Task item:
Go through the data underneath and report how many lines hold the string "cooking", giving only the number.

Source records Block Start

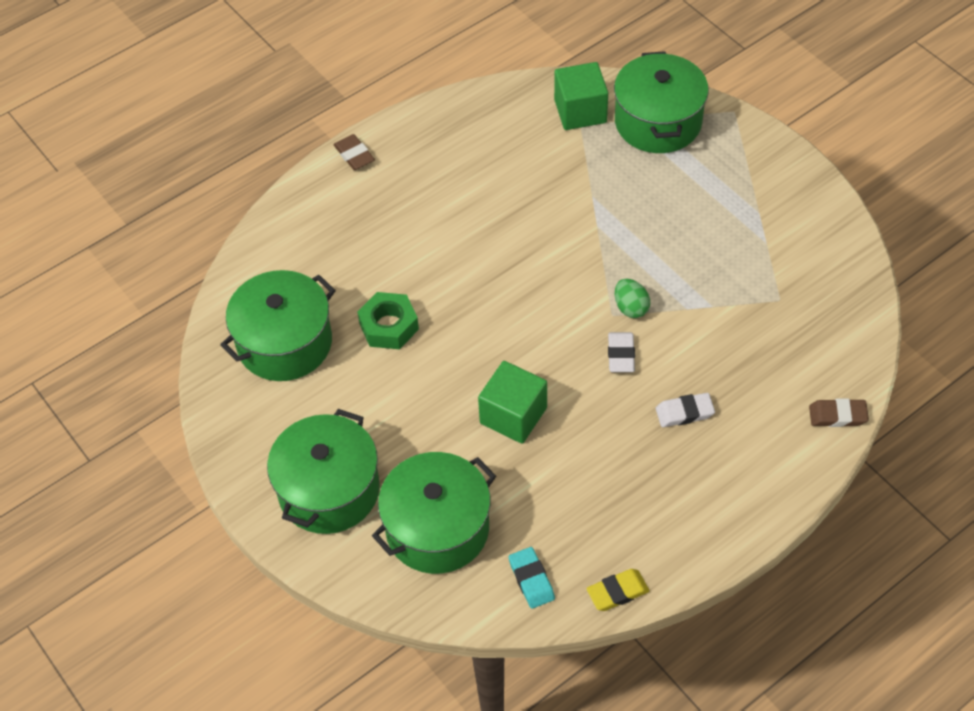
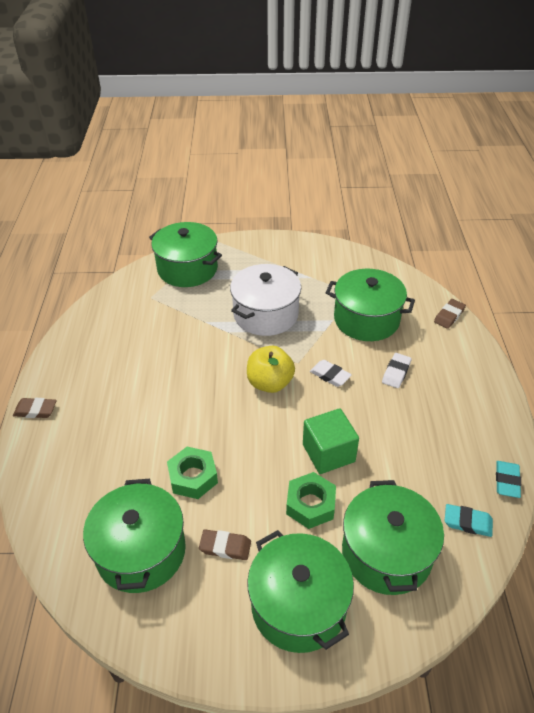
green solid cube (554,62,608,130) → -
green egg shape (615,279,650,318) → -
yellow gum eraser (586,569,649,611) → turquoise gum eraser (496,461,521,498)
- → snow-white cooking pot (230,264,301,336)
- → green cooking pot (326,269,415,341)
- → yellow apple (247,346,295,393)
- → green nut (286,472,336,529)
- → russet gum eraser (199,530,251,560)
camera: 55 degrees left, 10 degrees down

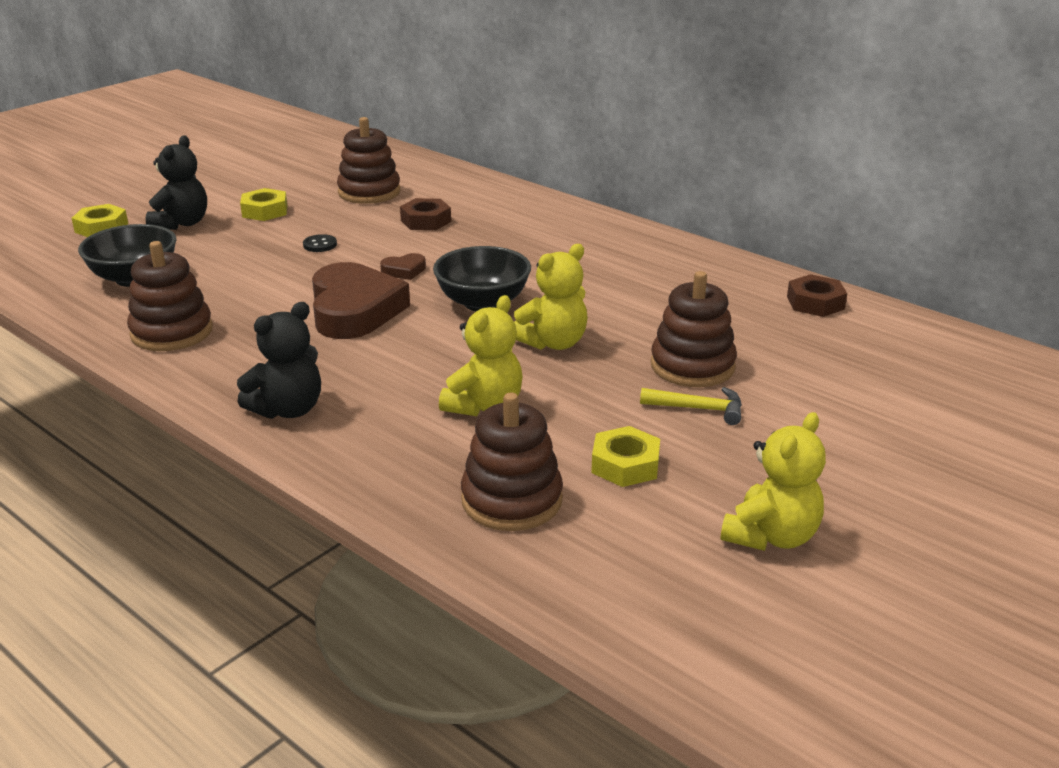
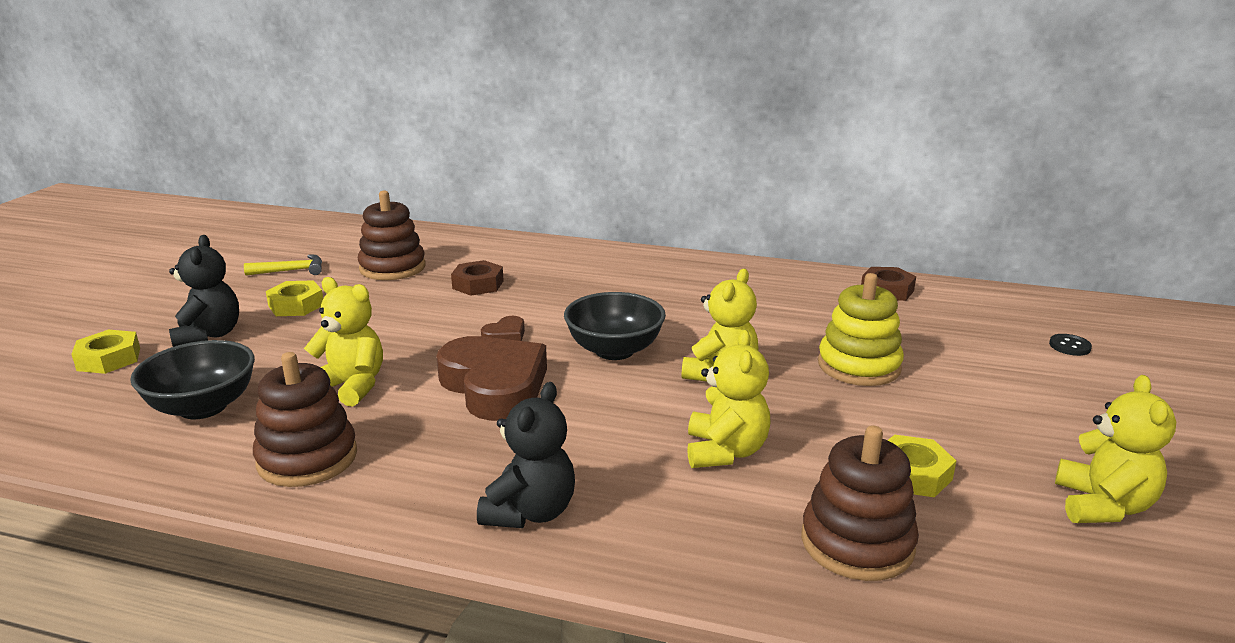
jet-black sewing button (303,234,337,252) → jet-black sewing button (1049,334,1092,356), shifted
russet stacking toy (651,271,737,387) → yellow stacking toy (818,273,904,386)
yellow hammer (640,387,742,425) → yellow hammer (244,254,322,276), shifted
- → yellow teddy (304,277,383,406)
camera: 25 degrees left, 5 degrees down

Source records Block End
Source records Block Start

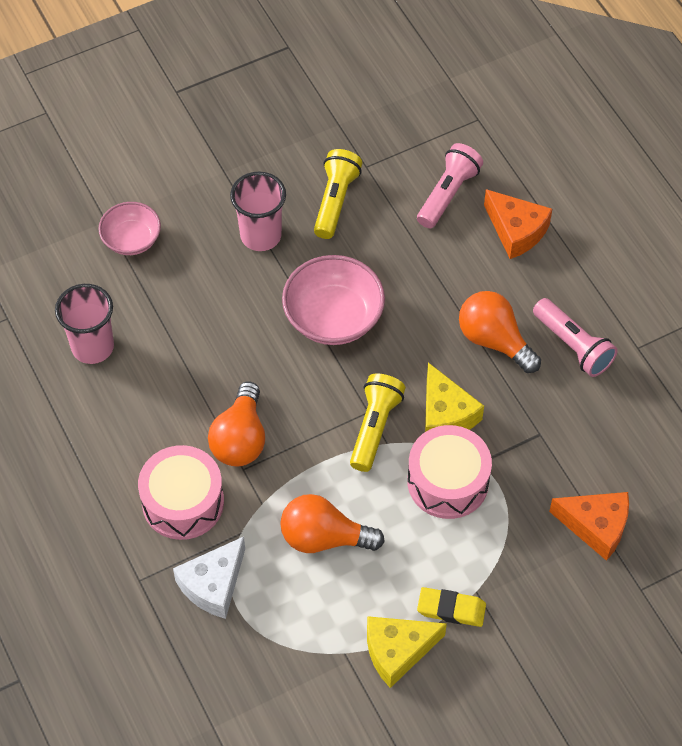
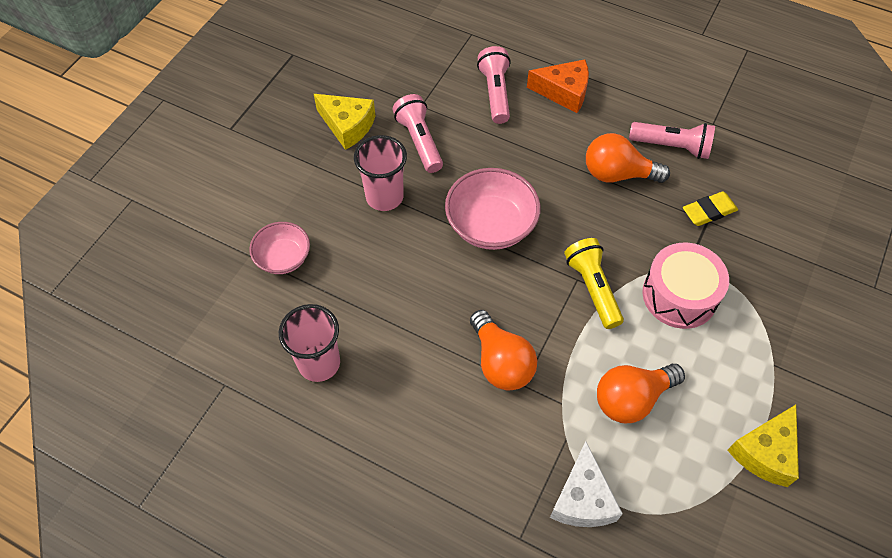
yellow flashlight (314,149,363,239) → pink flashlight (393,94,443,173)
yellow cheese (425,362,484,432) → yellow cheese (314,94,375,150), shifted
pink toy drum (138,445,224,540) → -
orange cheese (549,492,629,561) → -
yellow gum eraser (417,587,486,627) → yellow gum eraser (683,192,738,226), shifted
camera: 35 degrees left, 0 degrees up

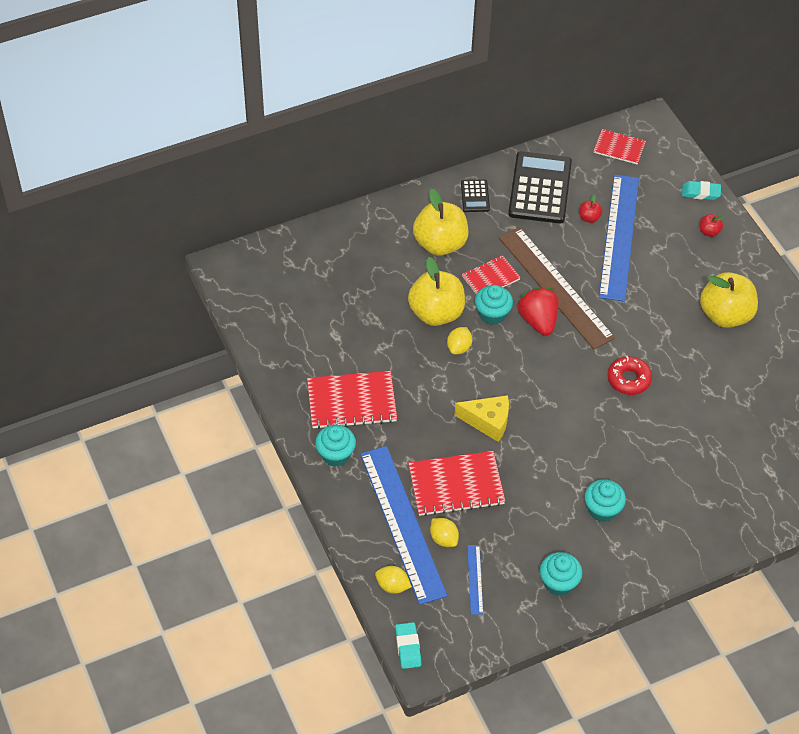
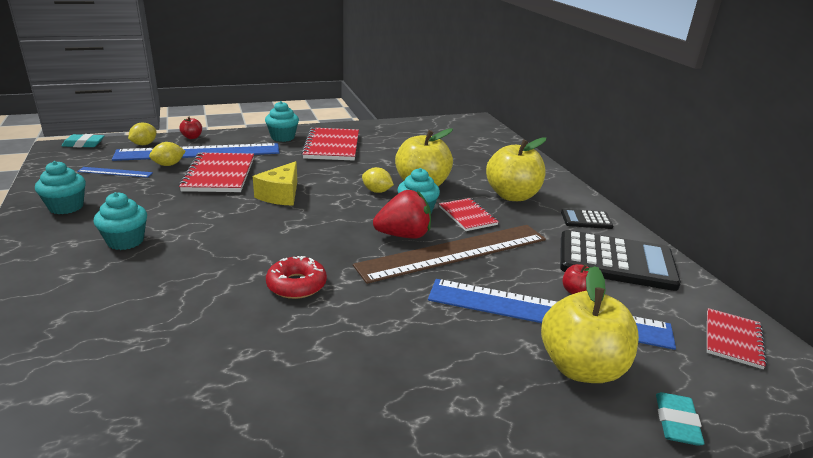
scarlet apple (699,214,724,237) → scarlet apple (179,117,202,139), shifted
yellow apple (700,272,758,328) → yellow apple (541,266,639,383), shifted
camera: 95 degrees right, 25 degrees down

Source records Block End
Source records Block Start

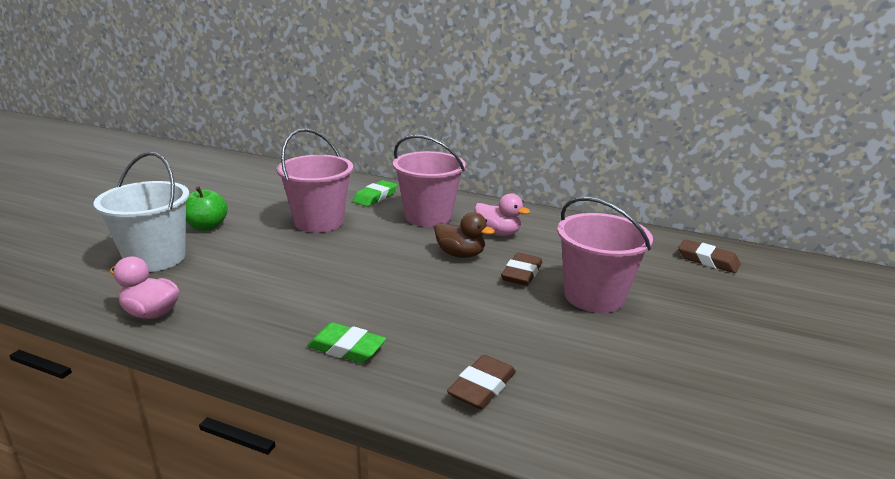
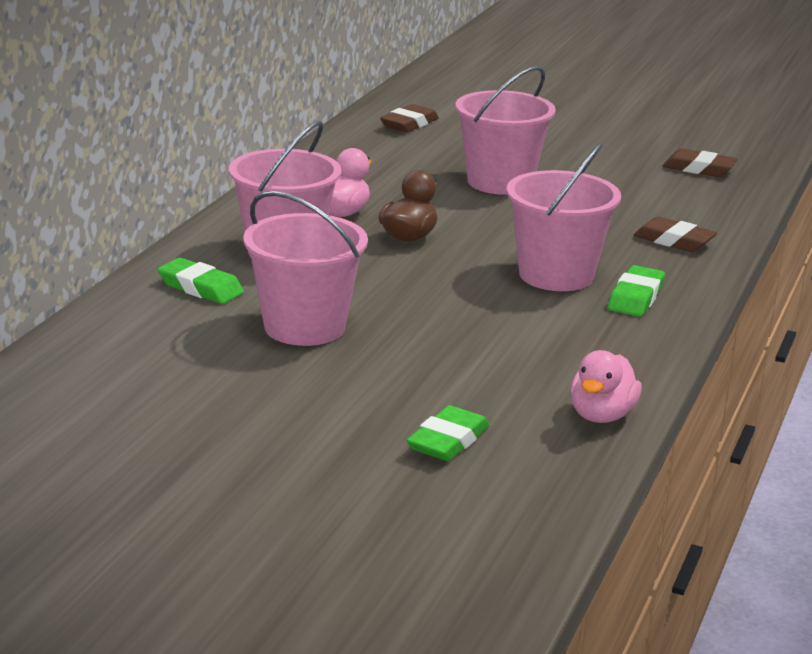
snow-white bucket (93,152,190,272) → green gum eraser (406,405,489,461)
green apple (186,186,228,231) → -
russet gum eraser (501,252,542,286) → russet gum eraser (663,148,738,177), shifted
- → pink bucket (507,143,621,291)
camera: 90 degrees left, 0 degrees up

Source records Block End

The answer:
2